__Task prompt__
Only the lines below from the one containing "(253, 134) = (126, 169): black" to the one containing "(683, 362) = (478, 283): none -> blue pyramid" should be repeated, both included and unchanged.

__Data in this exercise__
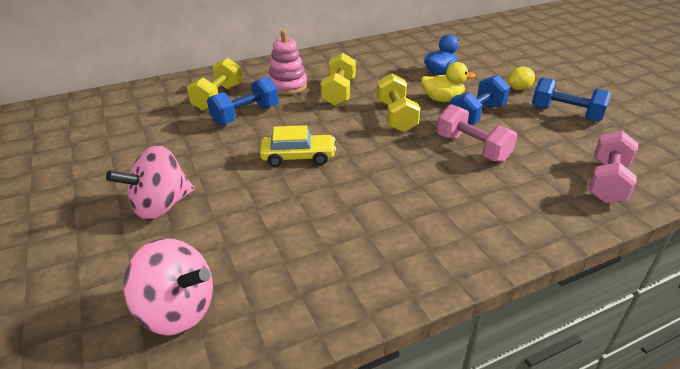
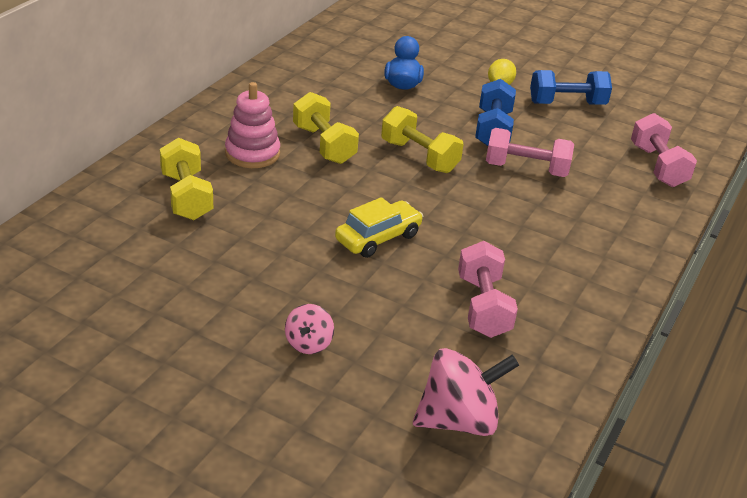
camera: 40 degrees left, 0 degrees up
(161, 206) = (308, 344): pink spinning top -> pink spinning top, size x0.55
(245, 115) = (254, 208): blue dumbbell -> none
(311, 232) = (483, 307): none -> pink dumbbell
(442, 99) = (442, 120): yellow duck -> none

---

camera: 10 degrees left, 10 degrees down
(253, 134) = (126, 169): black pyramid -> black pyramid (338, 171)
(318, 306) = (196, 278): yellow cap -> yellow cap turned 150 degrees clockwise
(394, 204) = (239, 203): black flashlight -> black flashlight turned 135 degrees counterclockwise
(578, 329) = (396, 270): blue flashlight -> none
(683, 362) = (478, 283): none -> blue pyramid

__Task response__
(253, 134) = (126, 169): black pyramid -> black pyramid (338, 171)
(318, 306) = (196, 278): yellow cap -> yellow cap turned 150 degrees clockwise
(394, 204) = (239, 203): black flashlight -> black flashlight turned 135 degrees counterclockwise
(578, 329) = (396, 270): blue flashlight -> none
(683, 362) = (478, 283): none -> blue pyramid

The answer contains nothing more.